Raw records:
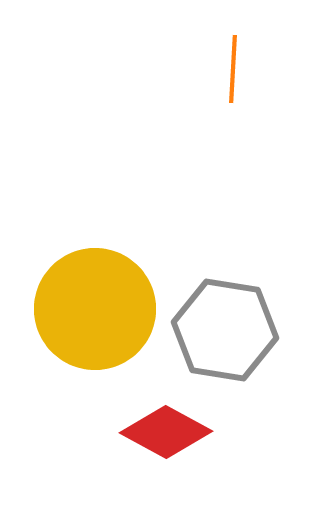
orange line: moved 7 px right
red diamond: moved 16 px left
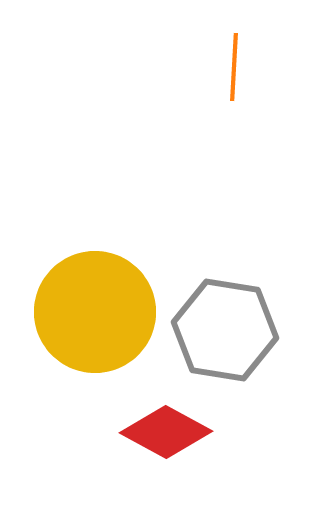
orange line: moved 1 px right, 2 px up
yellow circle: moved 3 px down
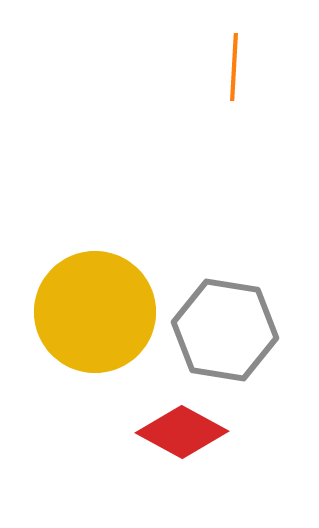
red diamond: moved 16 px right
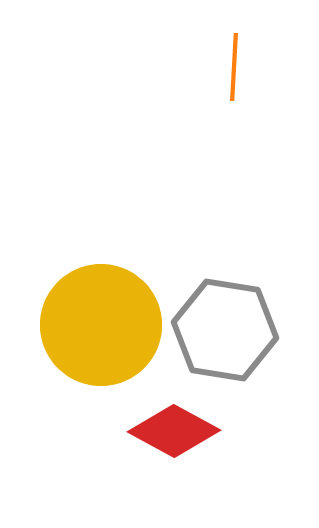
yellow circle: moved 6 px right, 13 px down
red diamond: moved 8 px left, 1 px up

• [Aim] Count the lines above that contain the word "left", and give only the number.

• [The output] 2